(Collected data)
* * * * *

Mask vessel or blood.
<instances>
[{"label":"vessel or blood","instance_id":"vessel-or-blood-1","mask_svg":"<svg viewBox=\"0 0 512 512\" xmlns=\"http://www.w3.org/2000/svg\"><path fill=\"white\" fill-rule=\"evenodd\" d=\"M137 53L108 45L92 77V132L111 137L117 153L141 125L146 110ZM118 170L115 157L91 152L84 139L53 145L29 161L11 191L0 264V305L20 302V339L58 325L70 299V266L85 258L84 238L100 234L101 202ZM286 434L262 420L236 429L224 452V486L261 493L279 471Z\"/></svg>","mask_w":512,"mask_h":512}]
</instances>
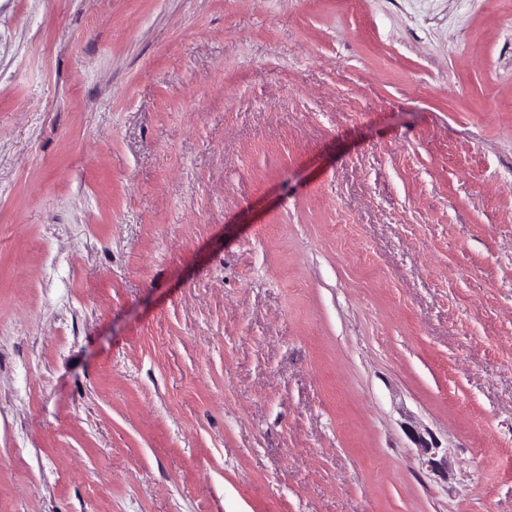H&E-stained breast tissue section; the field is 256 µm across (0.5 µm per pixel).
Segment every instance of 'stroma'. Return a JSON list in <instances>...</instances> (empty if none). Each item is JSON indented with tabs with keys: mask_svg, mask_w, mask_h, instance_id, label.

* * * * *

• **What you need to do**: Could the lines from the top of the material through the line with "H&E-stained breast tissue" be repeated exactly, pictures left out?

• **Response**:
Mask vessel or blood.
<instances>
[{"label":"vessel or blood","instance_id":"vessel-or-blood-1","mask_svg":"<svg viewBox=\"0 0 512 512\" xmlns=\"http://www.w3.org/2000/svg\"><path fill=\"white\" fill-rule=\"evenodd\" d=\"M137 53L108 45L92 77V132L111 137L117 153L141 125L146 110ZM118 170L115 157L91 152L84 139L53 145L29 161L11 191L0 264V305L20 302V339L58 325L70 299V266L85 258L84 238L100 234L101 202ZM286 434L262 420L236 429L224 452V486L261 493L279 471Z\"/></svg>","mask_w":512,"mask_h":512}]
</instances>
H&E-stained breast tissue section; the field is 256 µm across (0.5 µm per pixel).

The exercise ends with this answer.